Below are the records; copy exactly the stretch from the line containing "white brick B1:C1" through the line containing "none -> blue brick D1:G1 level 3", both ends included, and nothing else.

[Data provided — start]

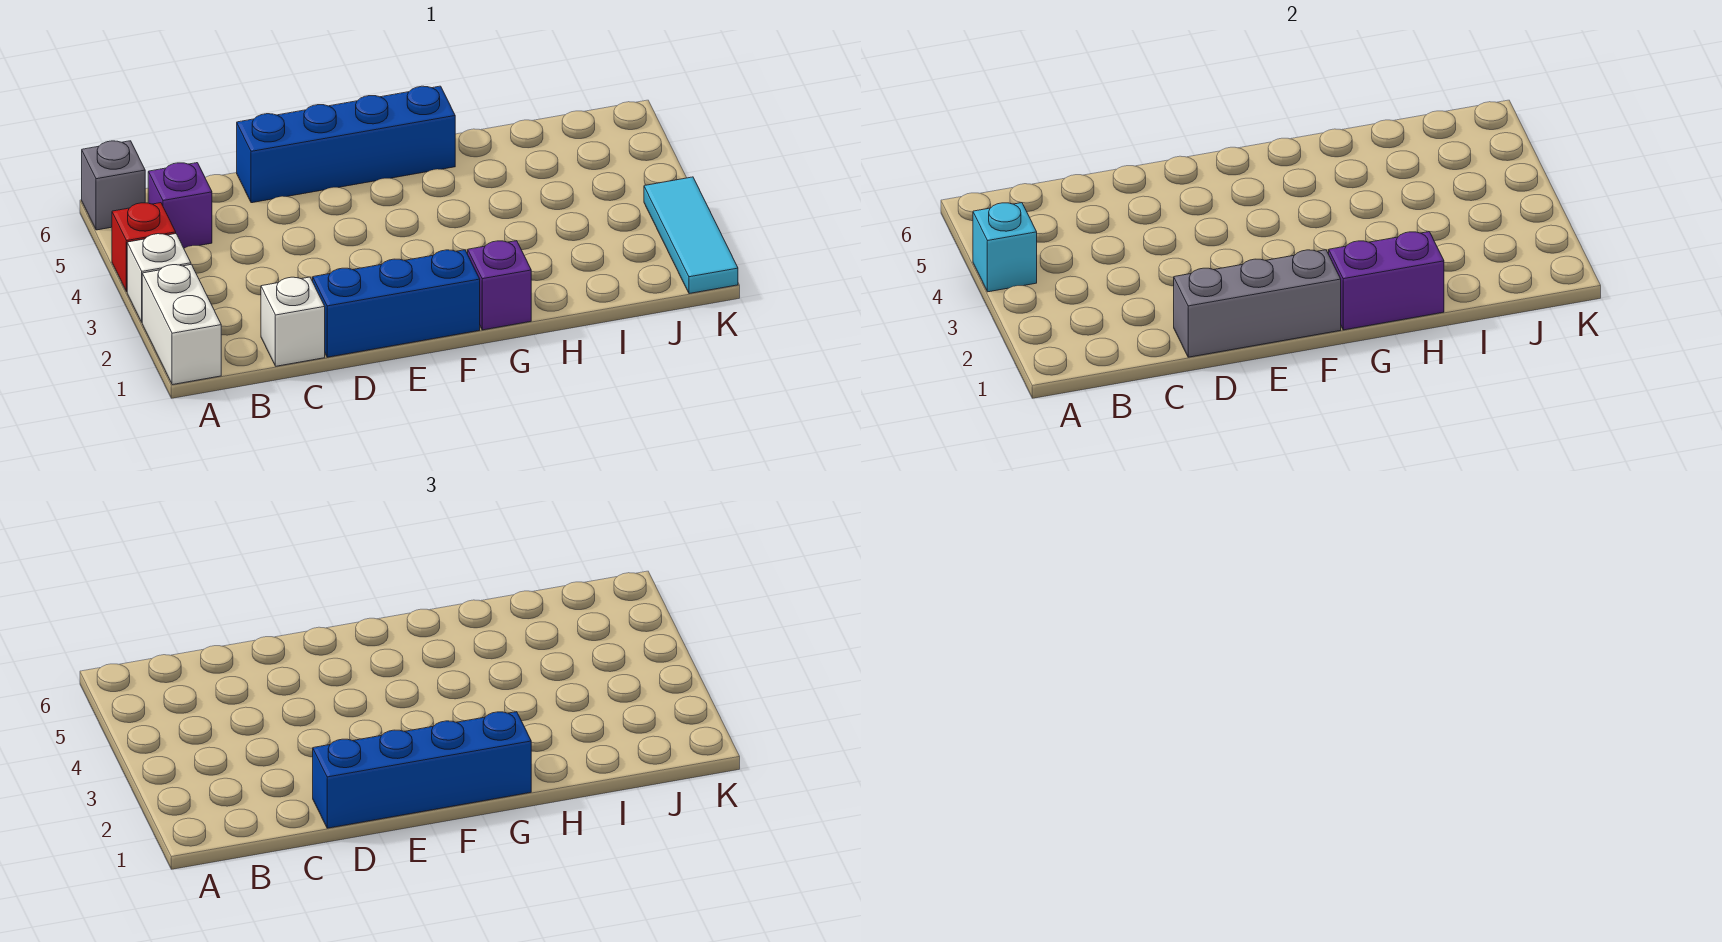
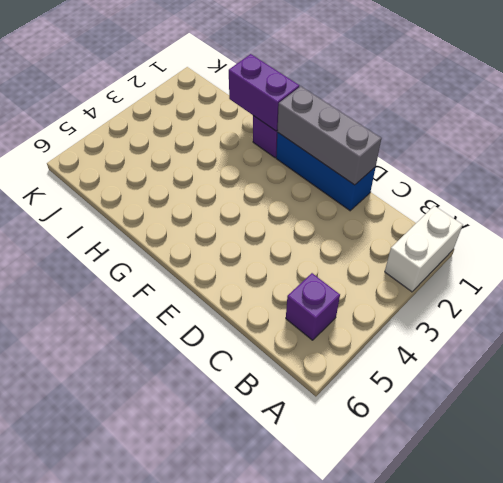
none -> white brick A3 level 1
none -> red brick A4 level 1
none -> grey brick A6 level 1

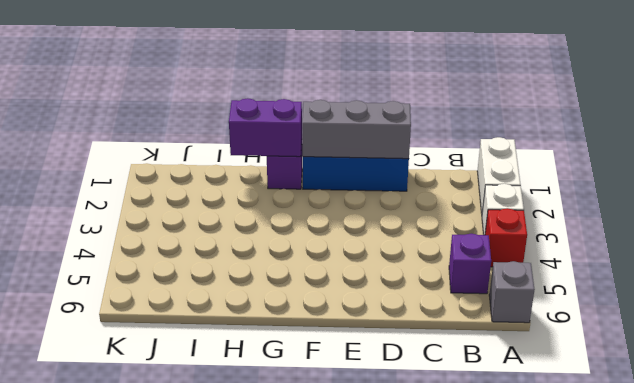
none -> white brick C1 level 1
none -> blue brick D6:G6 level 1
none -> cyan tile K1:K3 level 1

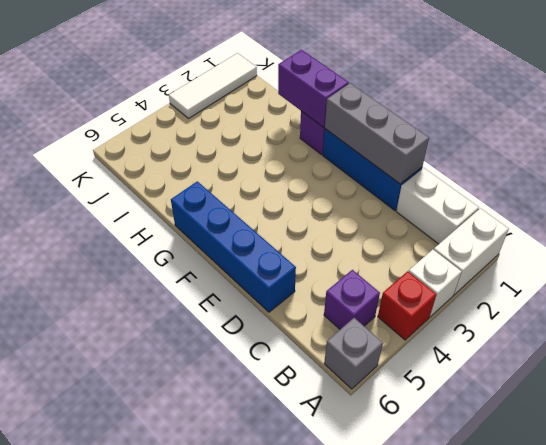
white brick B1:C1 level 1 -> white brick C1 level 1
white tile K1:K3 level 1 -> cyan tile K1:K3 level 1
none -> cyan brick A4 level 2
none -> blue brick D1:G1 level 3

[Data provided — finish]
[Data provided — start]

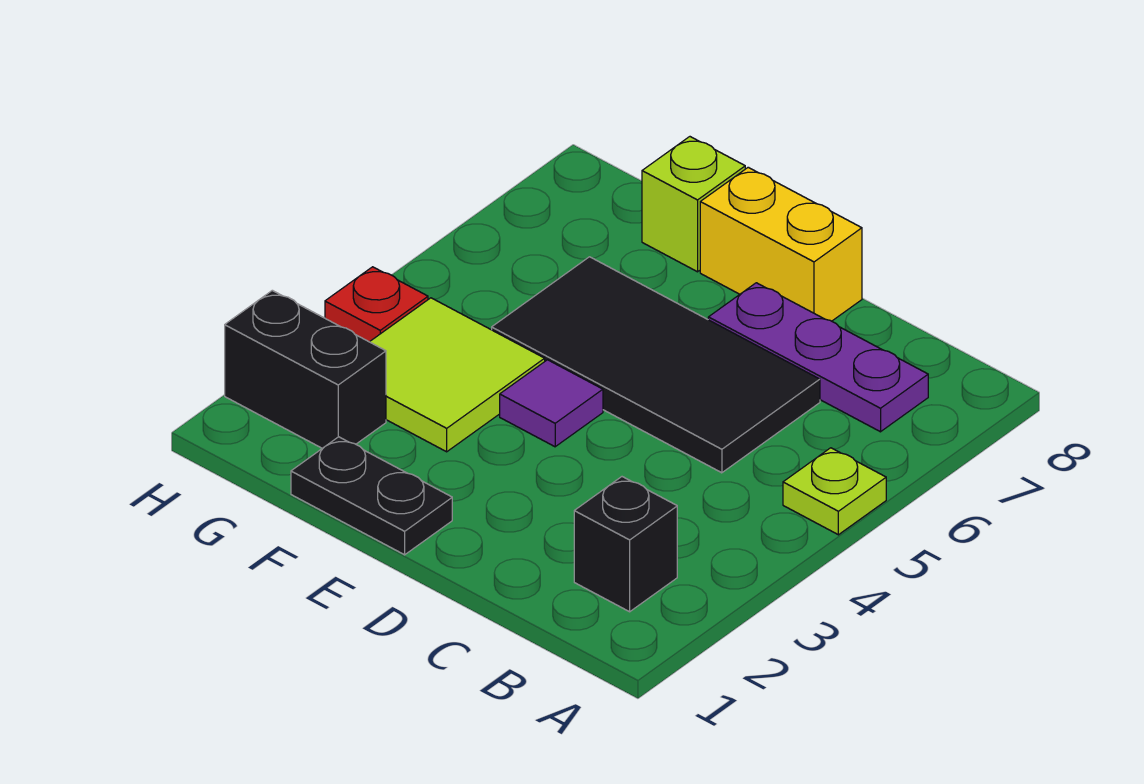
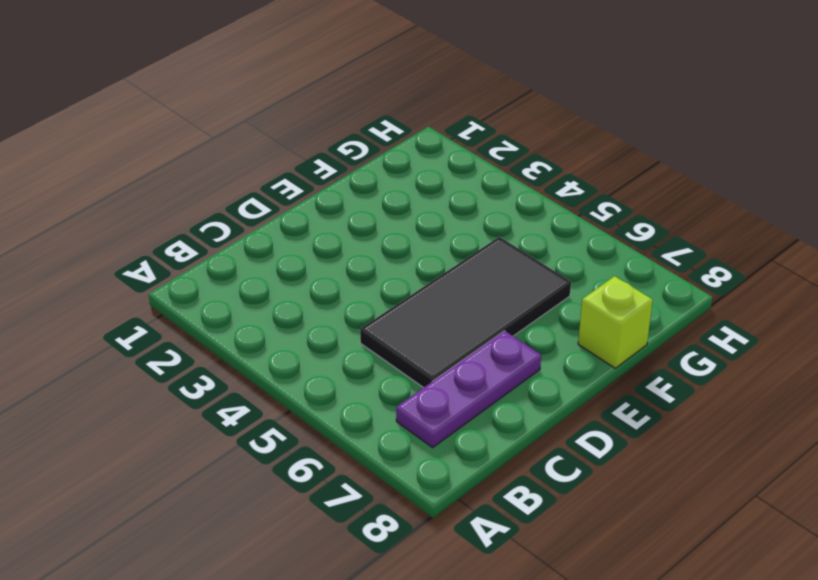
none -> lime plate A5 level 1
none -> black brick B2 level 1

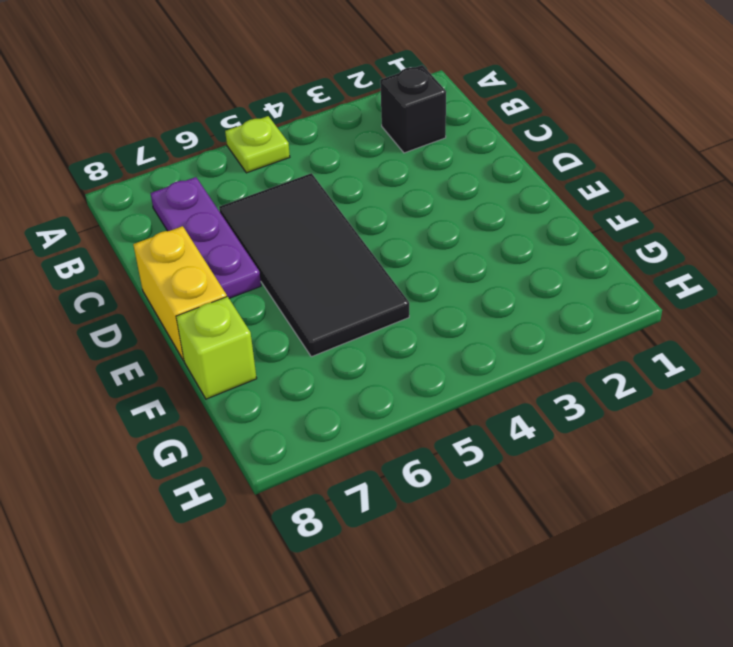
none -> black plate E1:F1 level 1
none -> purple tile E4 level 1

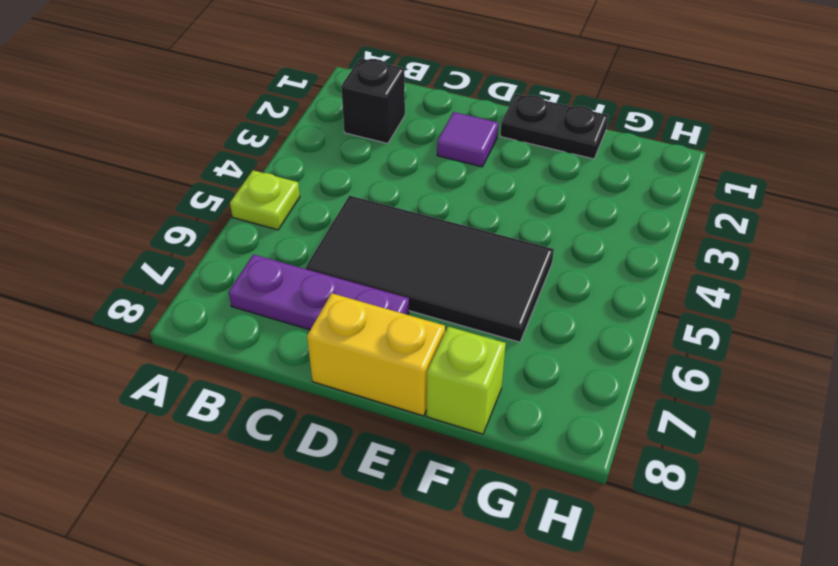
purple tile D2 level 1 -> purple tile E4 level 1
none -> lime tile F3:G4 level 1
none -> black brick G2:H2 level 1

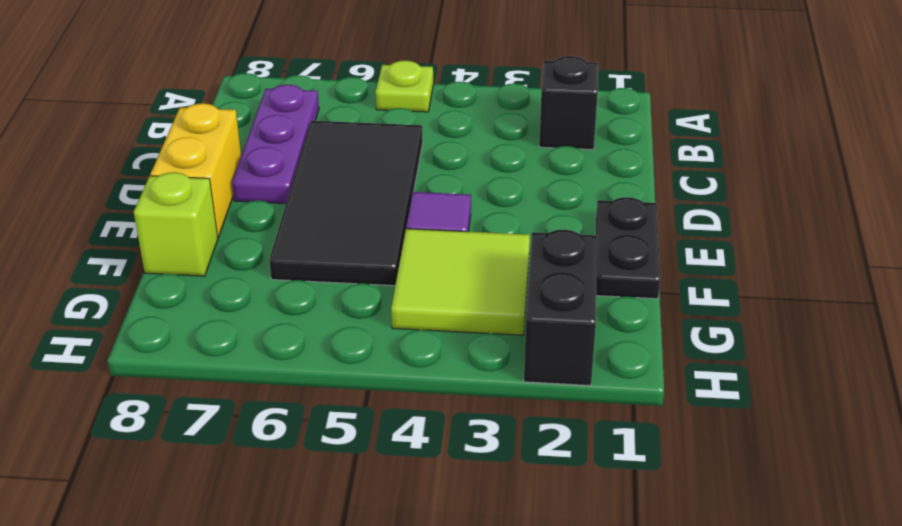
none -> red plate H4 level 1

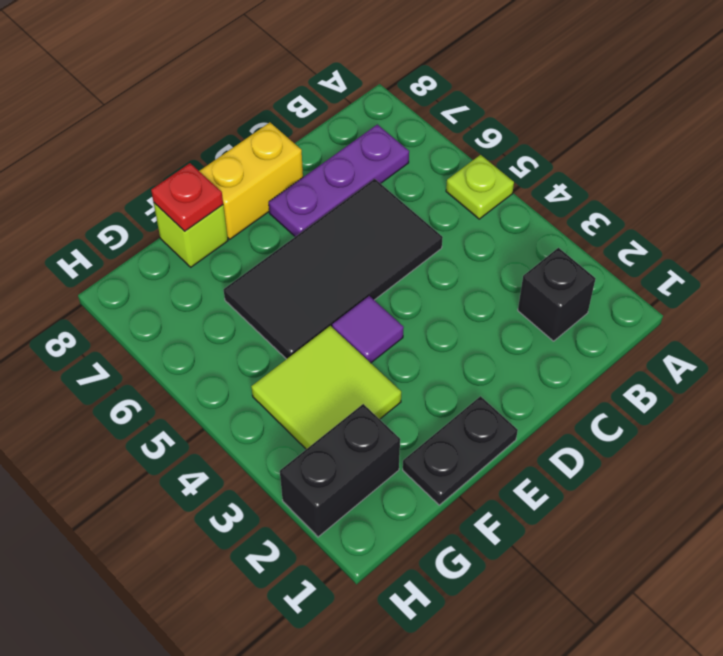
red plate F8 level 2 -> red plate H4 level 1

[Data provided — finish]

▶ **Task output**
white brick B1:C1 level 1 -> white brick C1 level 1
white tile K1:K3 level 1 -> cyan tile K1:K3 level 1
none -> cyan brick A4 level 2
none -> blue brick D1:G1 level 3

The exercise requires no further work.